── RAW DATA

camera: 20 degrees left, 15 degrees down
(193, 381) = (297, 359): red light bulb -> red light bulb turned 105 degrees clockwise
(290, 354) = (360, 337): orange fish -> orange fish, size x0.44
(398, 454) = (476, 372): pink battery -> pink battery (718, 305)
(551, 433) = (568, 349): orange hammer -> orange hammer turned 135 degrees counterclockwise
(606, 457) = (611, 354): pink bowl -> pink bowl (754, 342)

────
── RAW DATA

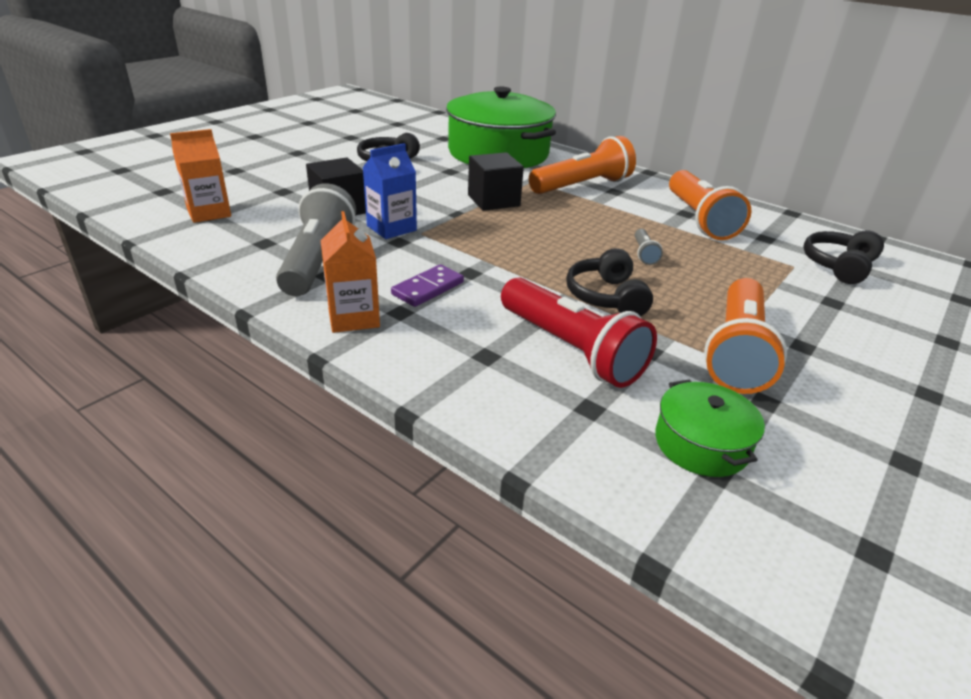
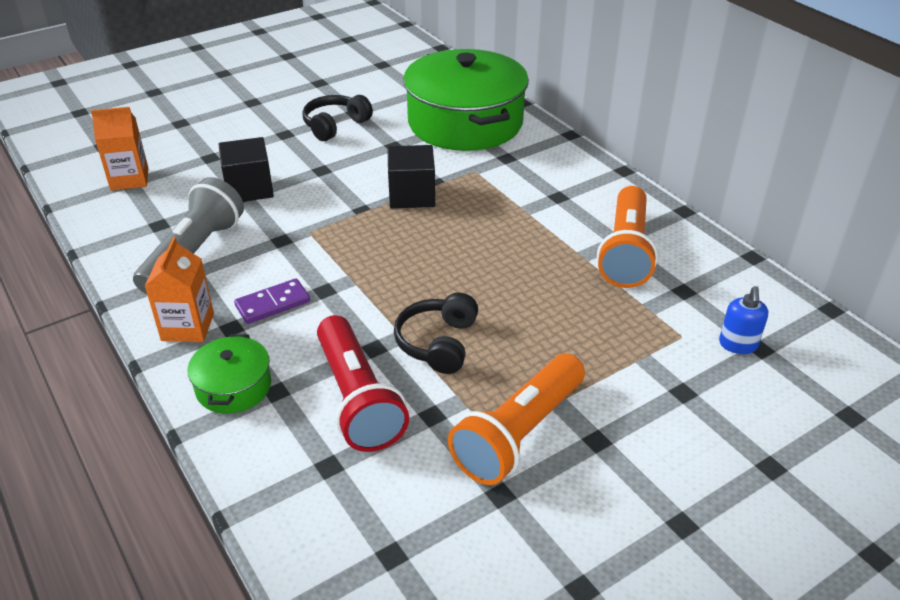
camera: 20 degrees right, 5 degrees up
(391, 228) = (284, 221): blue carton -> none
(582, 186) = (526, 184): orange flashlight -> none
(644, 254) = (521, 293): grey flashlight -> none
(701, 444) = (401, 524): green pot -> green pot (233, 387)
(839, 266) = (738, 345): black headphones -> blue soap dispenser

────

WORK INSTRUCTION = Search the entries for the word "degrees" and show every line that has it.

SOLUTION FOR THIS TASK =
camera: 20 degrees left, 15 degrees down
(193, 381) = (297, 359): red light bulb -> red light bulb turned 105 degrees clockwise
(551, 433) = (568, 349): orange hammer -> orange hammer turned 135 degrees counterclockwise
camera: 20 degrees right, 5 degrees up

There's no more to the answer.